_THE PROBLEM_
Please copy out all of the data below word for word, leaving out the pictures.

_RECORDS SUPPLIED_
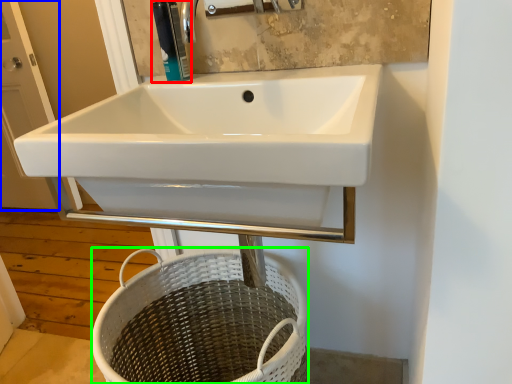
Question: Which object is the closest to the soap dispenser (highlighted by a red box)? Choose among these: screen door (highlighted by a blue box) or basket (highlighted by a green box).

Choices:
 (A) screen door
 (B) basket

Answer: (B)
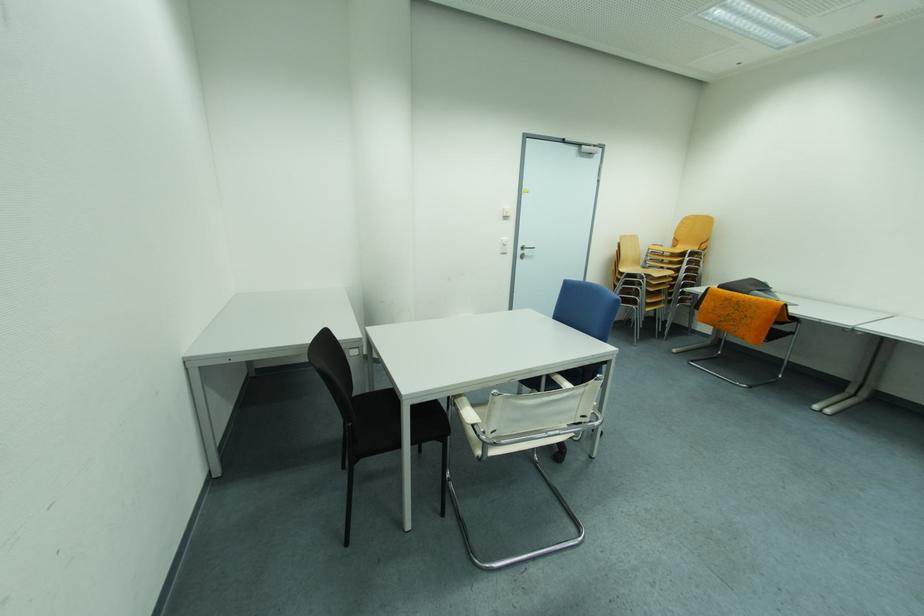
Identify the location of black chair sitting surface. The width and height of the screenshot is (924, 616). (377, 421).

_EXPECTED OUTPUT_
Question: Which object is the closest to the soap dispenser (highlighted by a red box)? Choose among these: screen door (highlighted by a blue box) or basket (highlighted by a green box).

Choices:
 (A) screen door
 (B) basket

Answer: (B)
Identify the location of black chair sitting surface. The width and height of the screenshot is (924, 616). (377, 421).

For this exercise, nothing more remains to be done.